> **About this exercise**: All of the entries below need repeating exactly, apart from their images.

Scene difference descriptions
<<<<
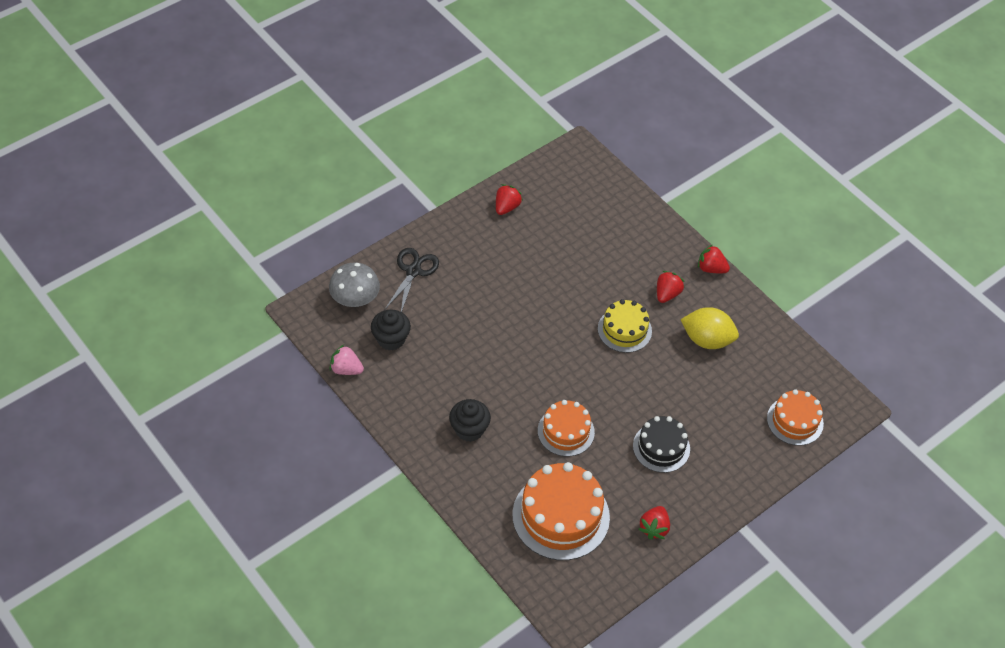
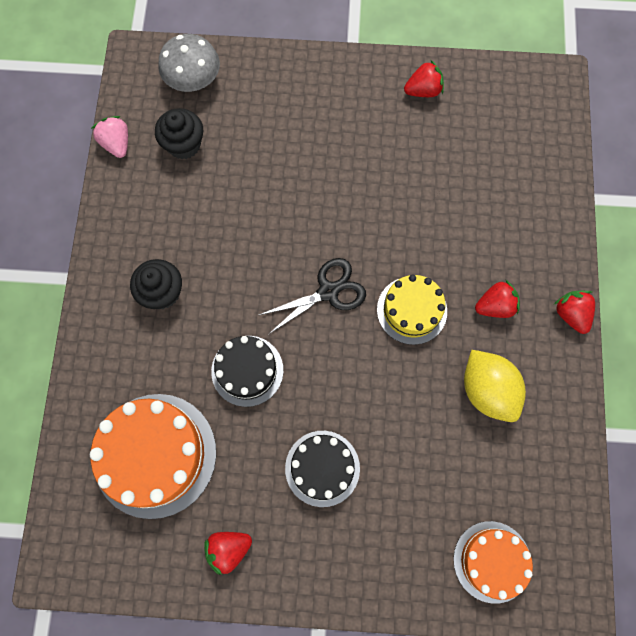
camera: 45 degrees right, 20 degrees up
(413, 271) = (270, 92): black scissors -> black scissors (328, 291)
(566, 431) = (247, 370): orange cake -> black cake

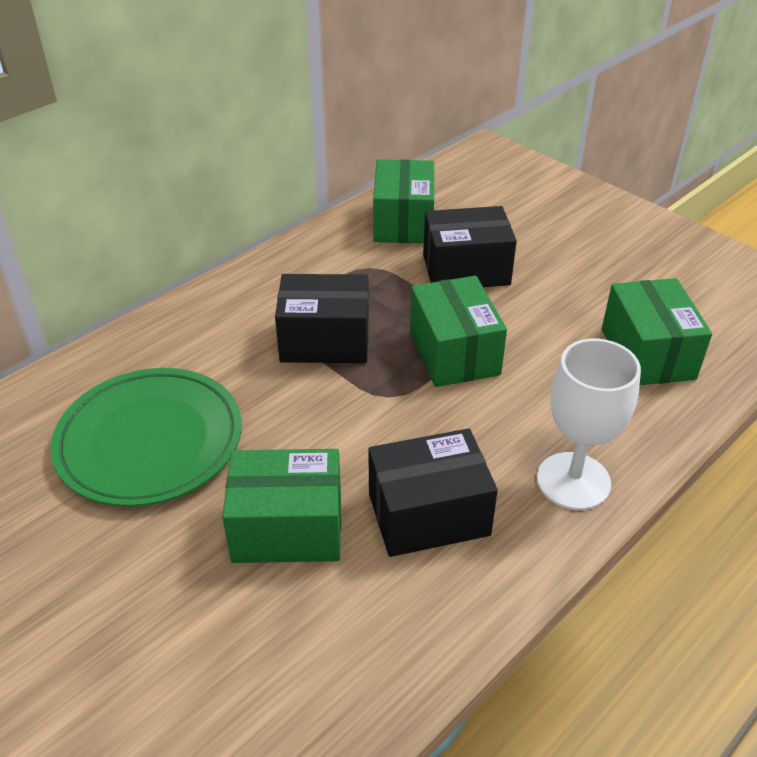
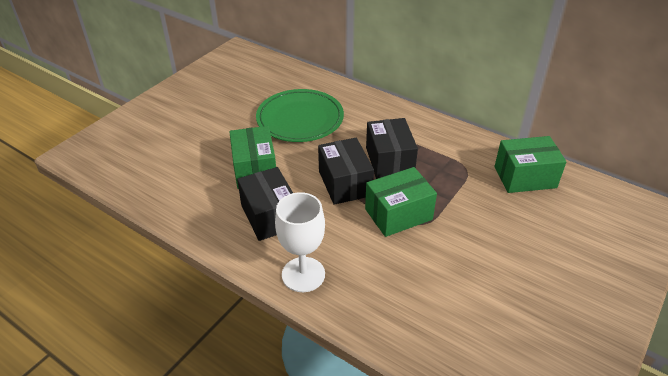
camera: 80 degrees right, 0 degrees up
(466, 270) = (486, 212): black box -> black box (345, 183)
(647, 354) = (434, 314): green box -> none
>>>>
> **Result of this task**:
camera: 45 degrees right, 20 degrees up
(413, 271) = (270, 92): black scissors -> black scissors (328, 291)
(566, 431) = (247, 370): orange cake -> black cake

camera: 80 degrees right, 0 degrees up
(466, 270) = (486, 212): black box -> black box (345, 183)
(647, 354) = (434, 314): green box -> none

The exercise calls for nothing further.